● **EXERCISE DESCRIPTION**: Each line that has the string "tape" must be copied from the records below.

● **RECORDS PROVIDED**:
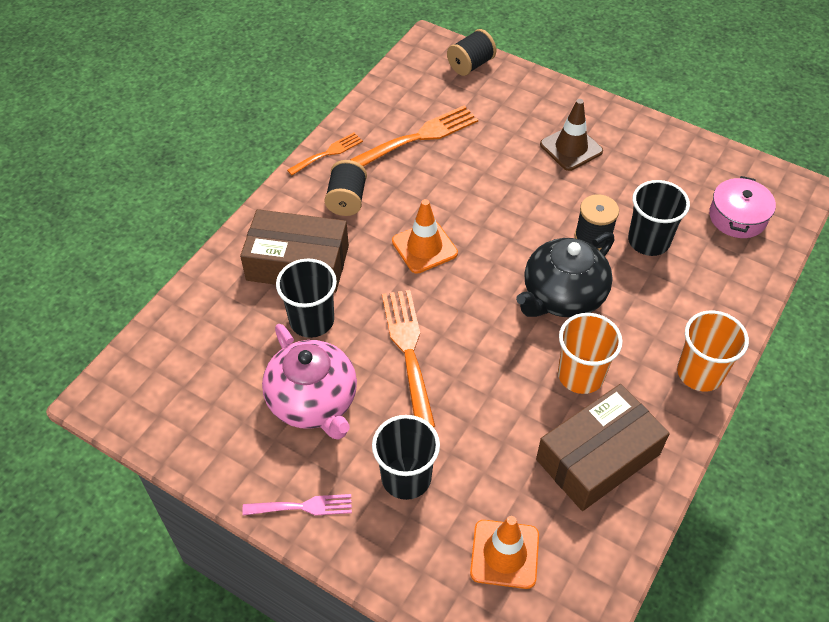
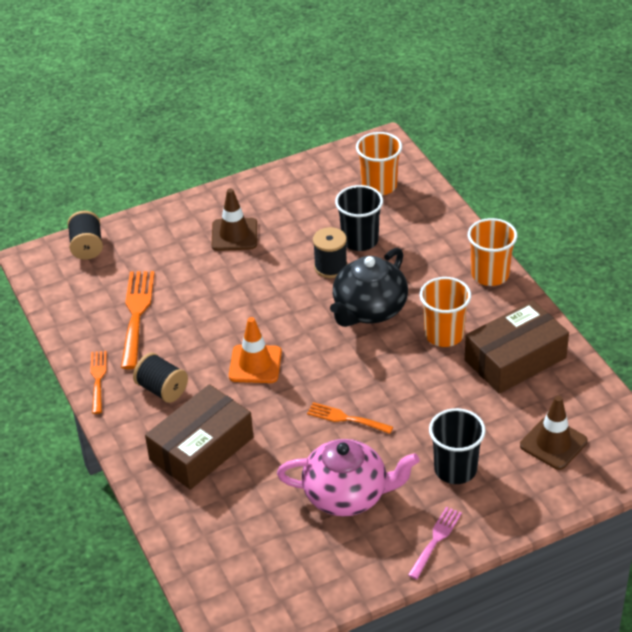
camera: 55 degrees left, 10 degrees down
(312, 320) = (268, 464): black cup -> none
(408, 351) = (346, 418): orange fork -> orange fork, size x0.59
(504, 554) = (553, 443): orange traffic cone -> brown traffic cone
(562, 296) = (369, 310): black teapot -> black teapot turned 45 degrees clockwise
(598, 456) = (515, 359): brown box -> brown box turned 60 degrees clockwise
(737, 217) = (379, 186): pink pot -> orange cup

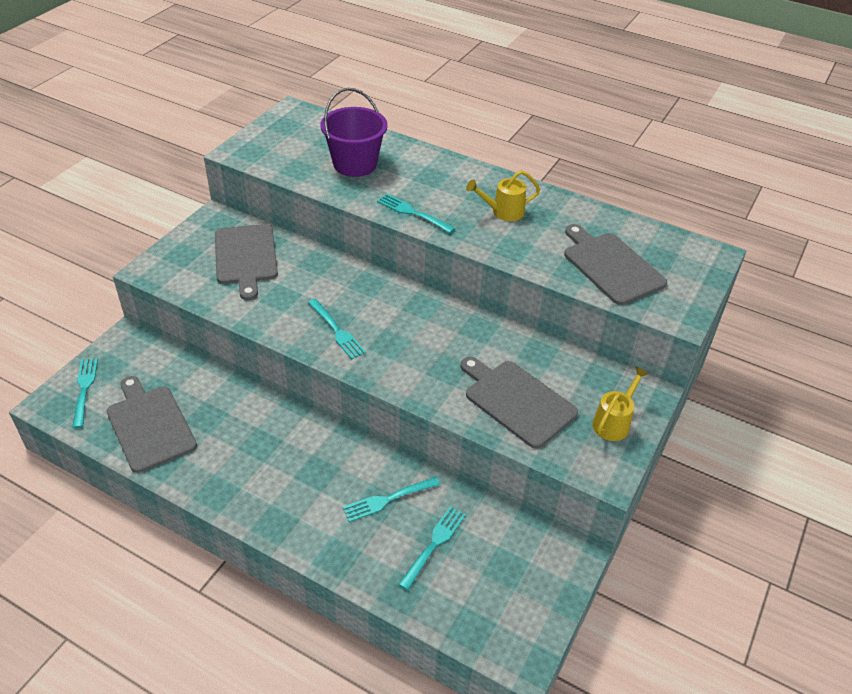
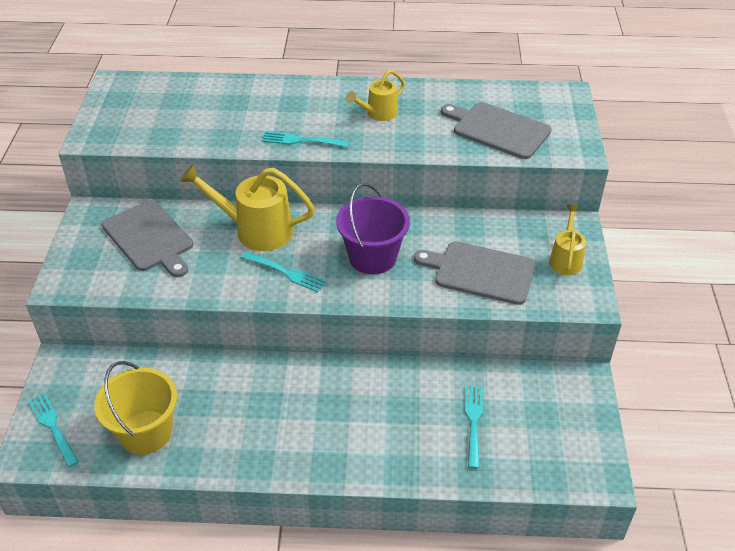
camera: 25 degrees left, 0 degrees up
(150, 425) = (146, 432): grey cutting board -> yellow bucket
(338, 283) = (255, 230): none -> yellow watering can
(355, 164) = (214, 114): purple bucket -> purple bucket (372, 257)
(389, 499) = (411, 402): turquoise fork -> none

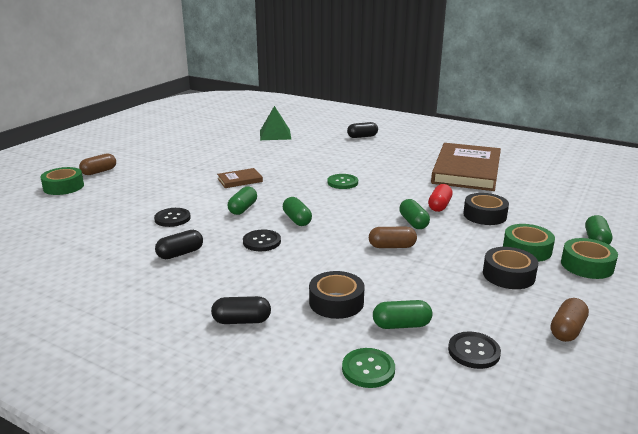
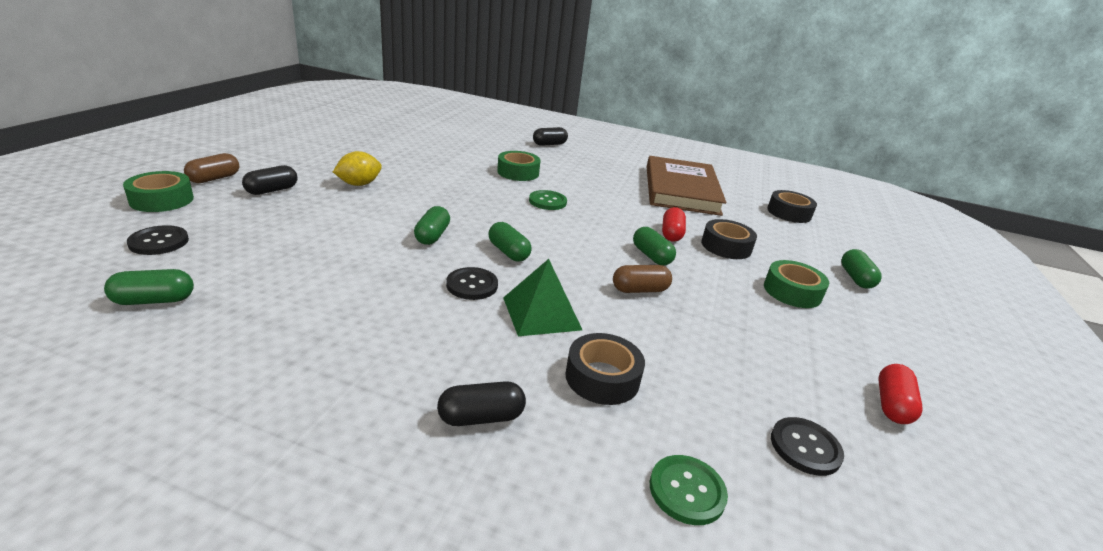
camera: 15 degrees left, 5 degrees up
(172, 218) = (337, 250): black button -> black button (159, 242)
(180, 253) = (361, 306): black capsule -> black capsule (272, 190)
(198, 173) = (359, 184): none -> yellow lemon
(240, 180) = (417, 195): brown book -> none
(275, 134) = (445, 137): green pyramid -> green pyramid (542, 313)
(401, 325) = (699, 410): green capsule -> green capsule (154, 300)
(508, 275) = (789, 327): black tape -> black tape (789, 213)
(567, 330) = (892, 405): brown capsule -> red capsule
(587, 265) = (864, 312): green tape -> green tape (518, 172)

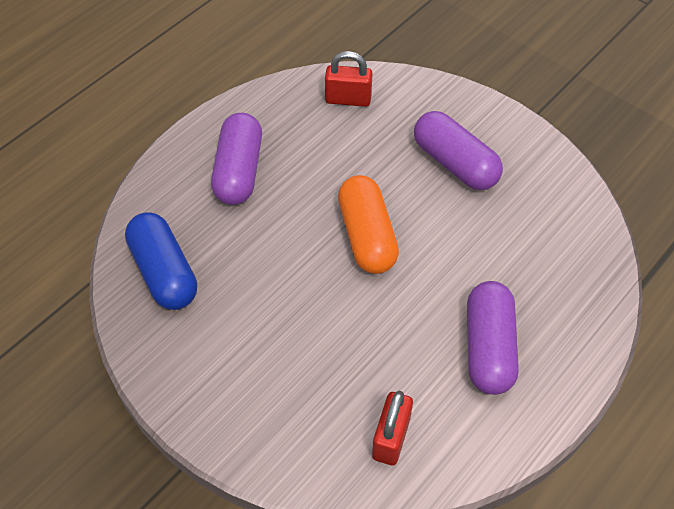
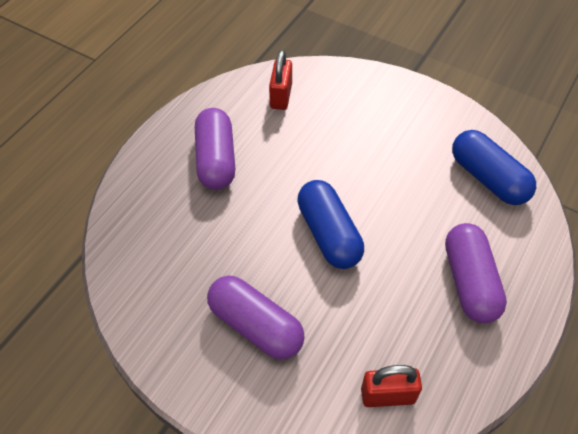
camera: 170 degrees right, 0 degrees up
(367, 236) = (328, 234): orange capsule -> blue capsule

● **TASK RESULT**:
(508, 275) = (789, 327): black tape -> black tape (789, 213)
(587, 265) = (864, 312): green tape -> green tape (518, 172)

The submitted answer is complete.